• _YOUR TASK_:
Each record, word for word and stripped of pictures, is what the answer should contain.

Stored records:
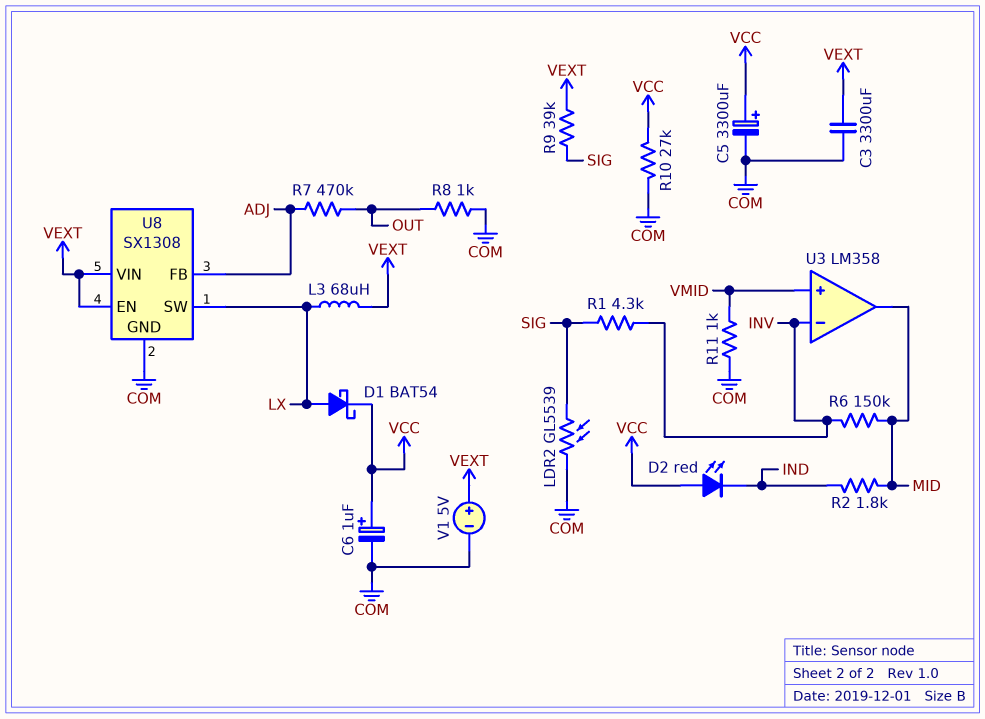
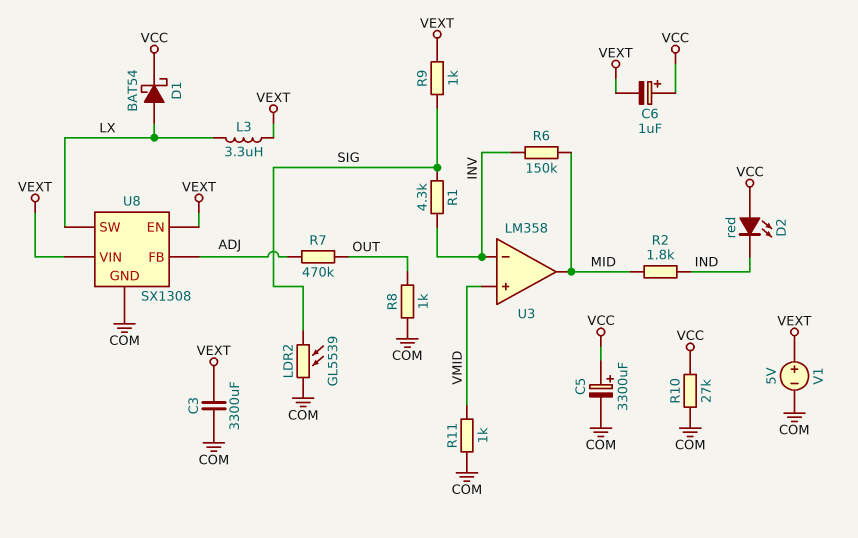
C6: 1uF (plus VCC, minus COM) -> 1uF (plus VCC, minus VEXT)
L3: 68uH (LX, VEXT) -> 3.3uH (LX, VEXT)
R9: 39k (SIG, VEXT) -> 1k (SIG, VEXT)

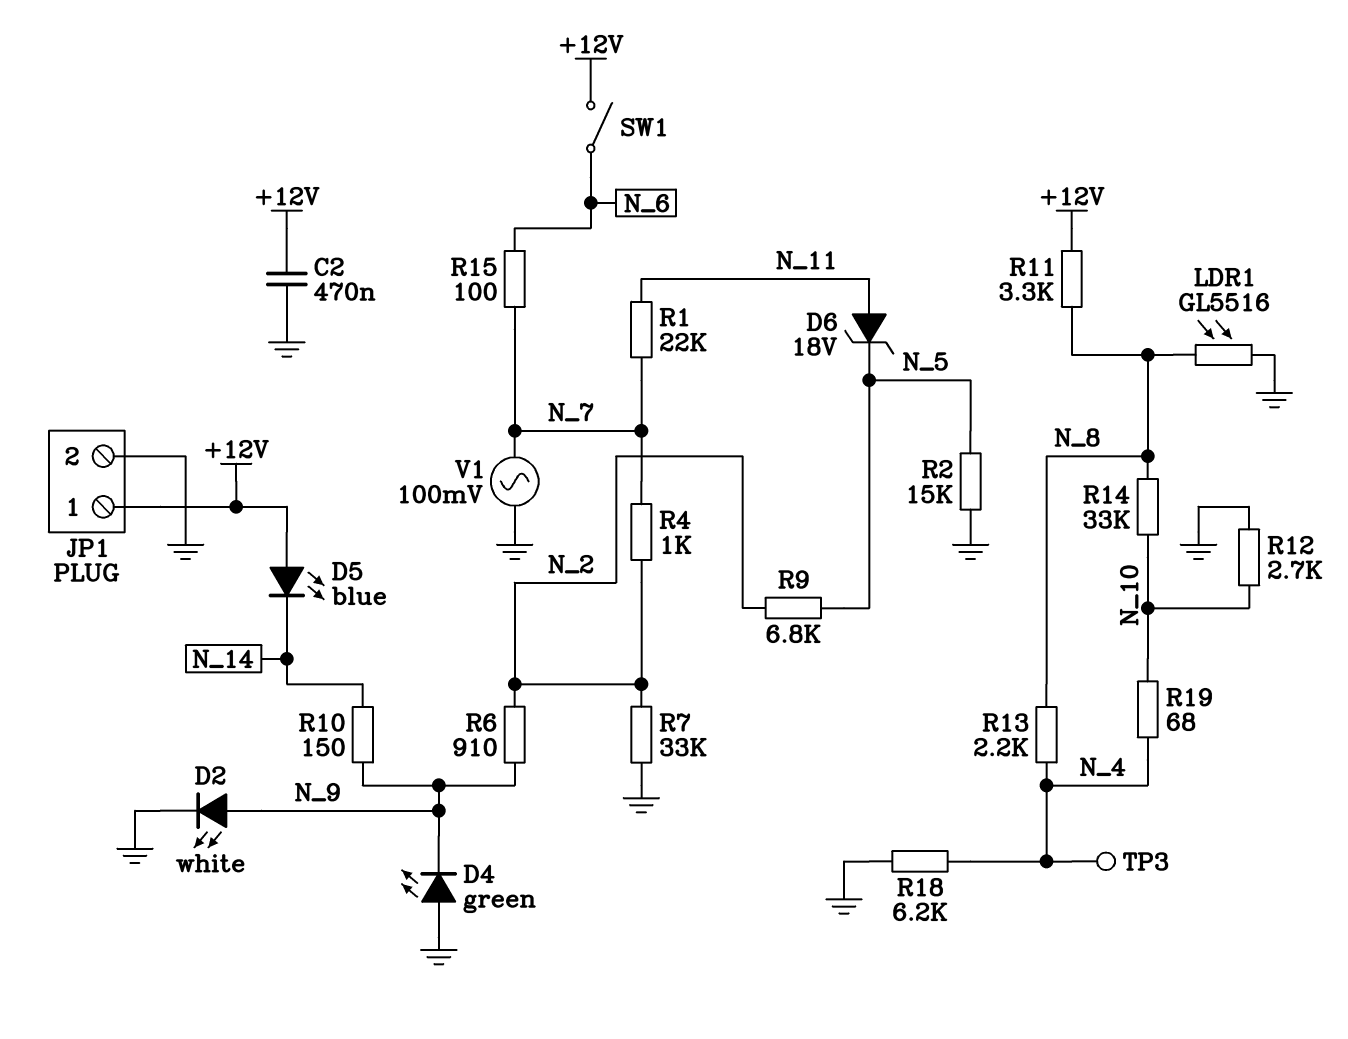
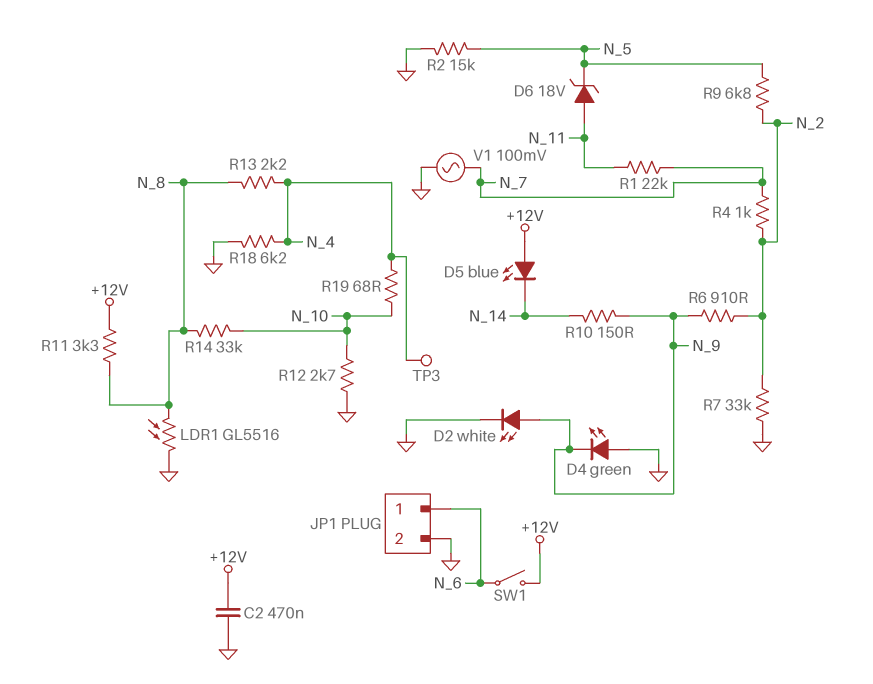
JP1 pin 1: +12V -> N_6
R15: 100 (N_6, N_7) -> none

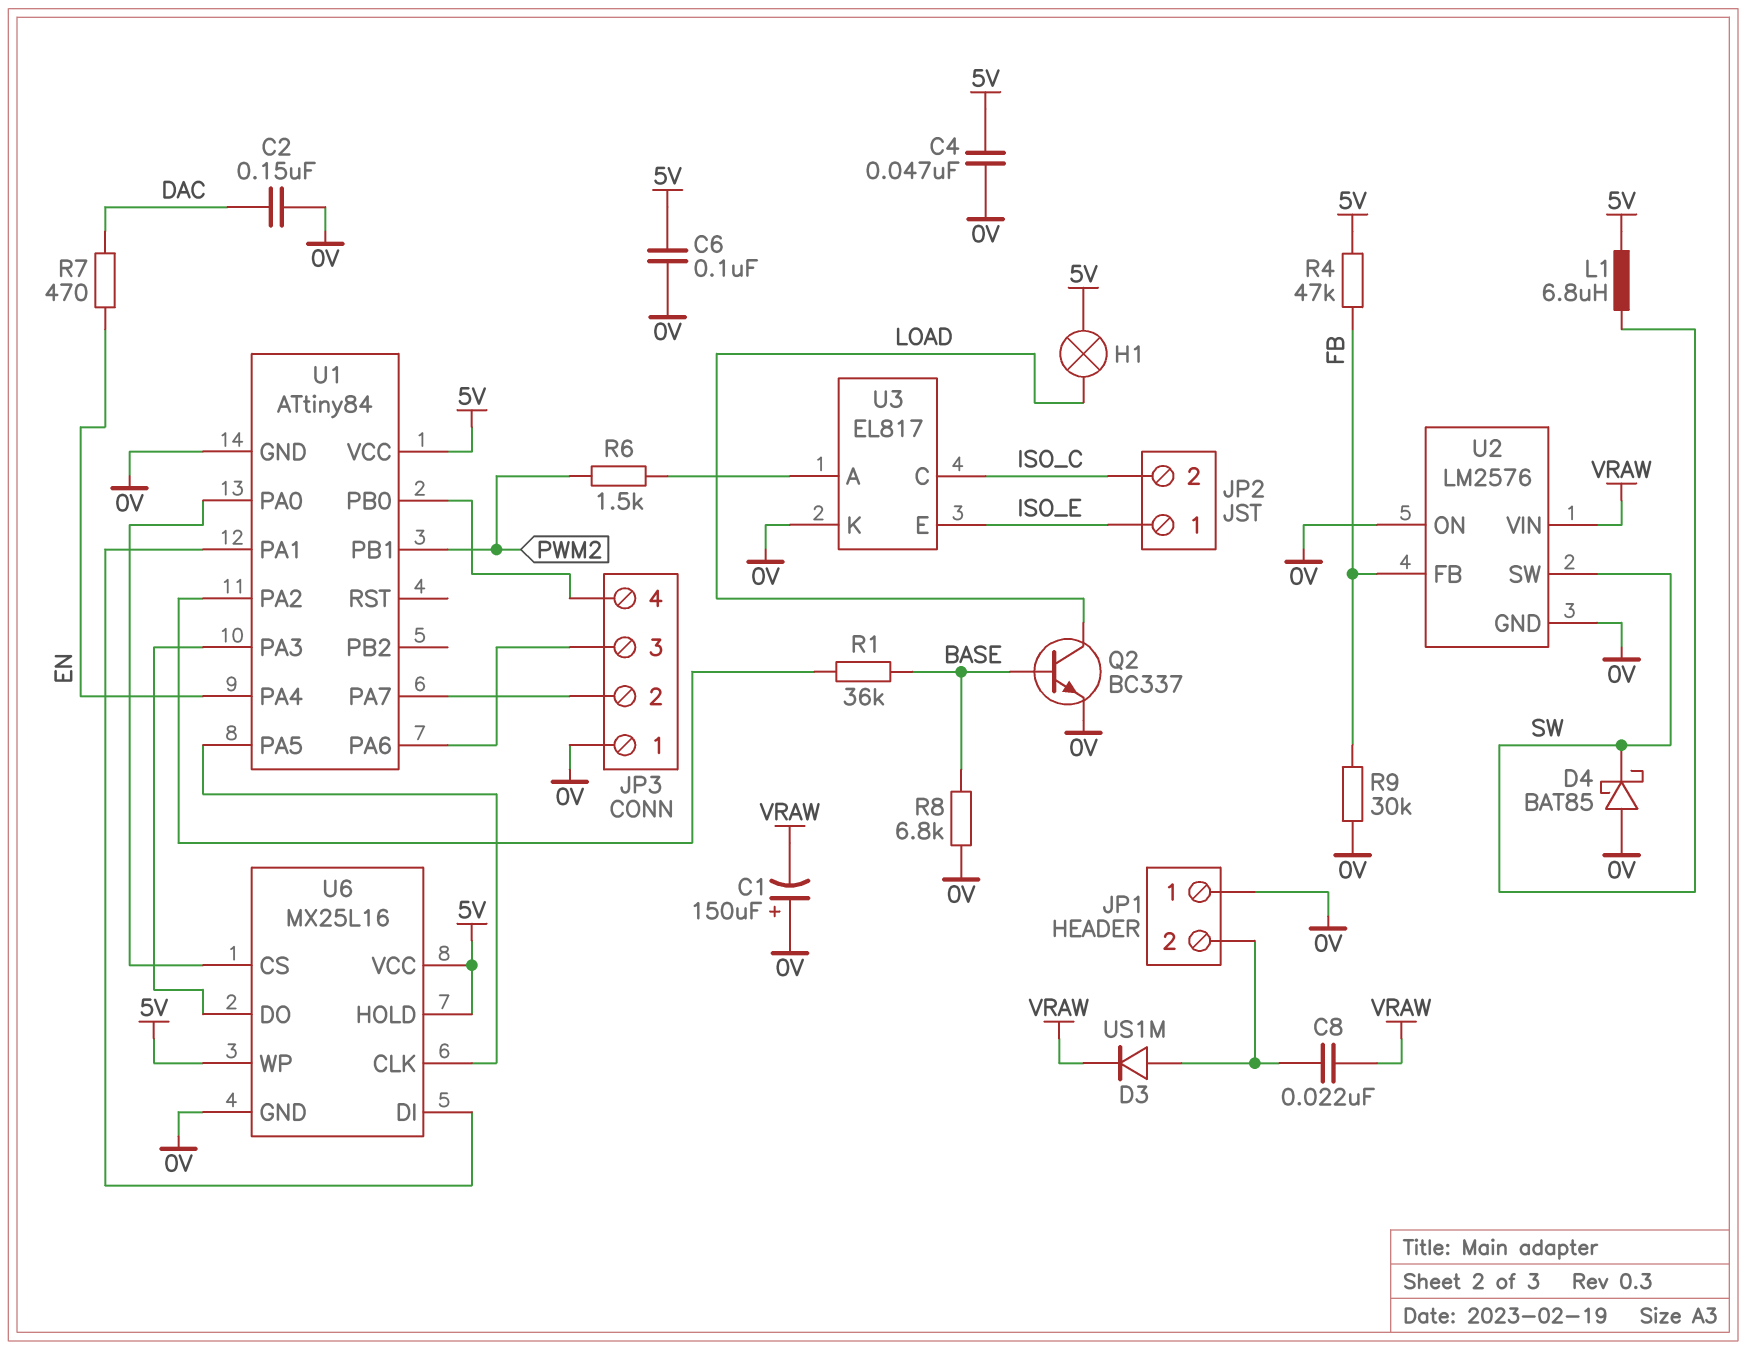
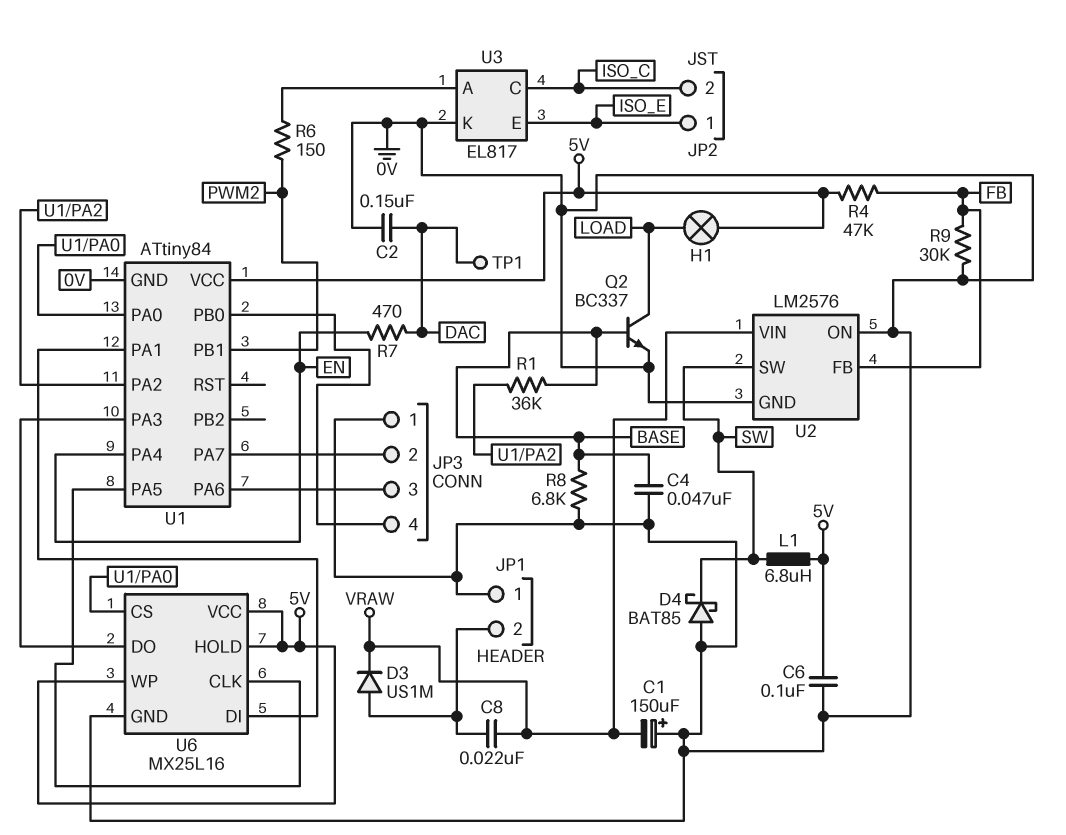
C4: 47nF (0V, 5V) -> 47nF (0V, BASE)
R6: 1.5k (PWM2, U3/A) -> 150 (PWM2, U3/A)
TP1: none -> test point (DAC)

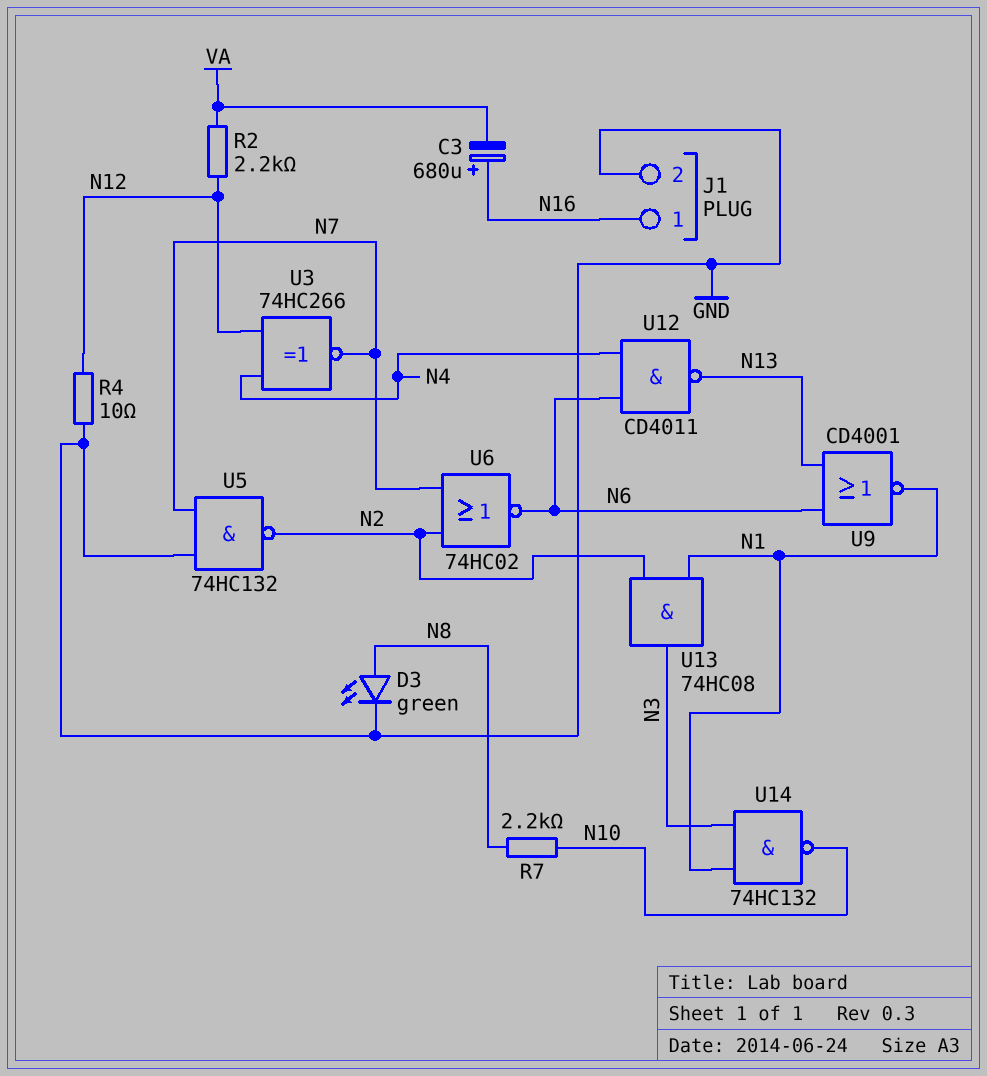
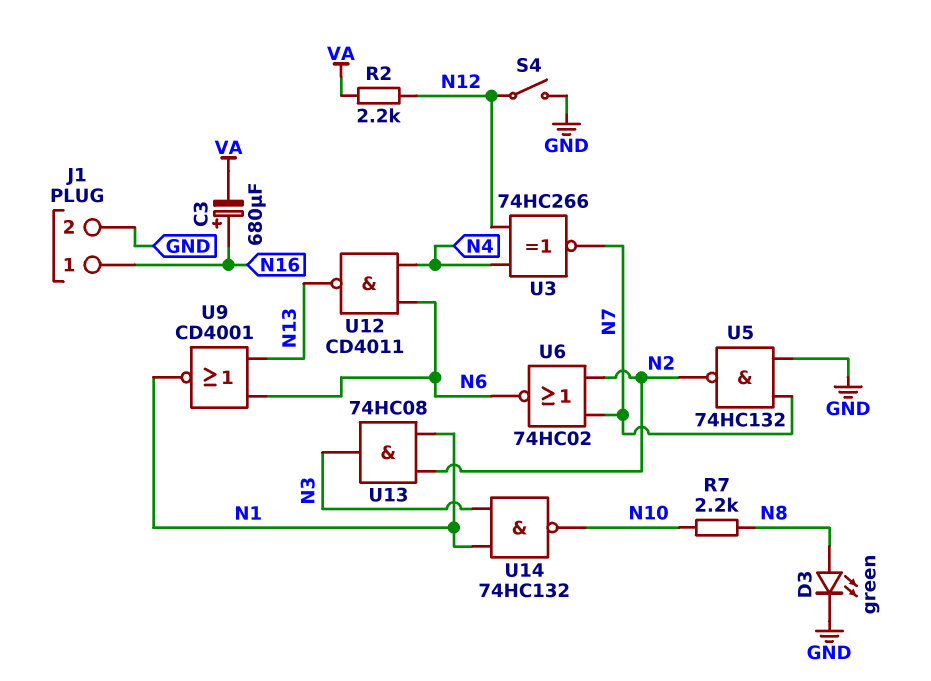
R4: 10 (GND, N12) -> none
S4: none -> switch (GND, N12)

• _FINAL ANSWER_:
C6: 1uF (plus VCC, minus COM) -> 1uF (plus VCC, minus VEXT)
L3: 68uH (LX, VEXT) -> 3.3uH (LX, VEXT)
R9: 39k (SIG, VEXT) -> 1k (SIG, VEXT)

JP1 pin 1: +12V -> N_6
R15: 100 (N_6, N_7) -> none

C4: 47nF (0V, 5V) -> 47nF (0V, BASE)
R6: 1.5k (PWM2, U3/A) -> 150 (PWM2, U3/A)
TP1: none -> test point (DAC)

R4: 10 (GND, N12) -> none
S4: none -> switch (GND, N12)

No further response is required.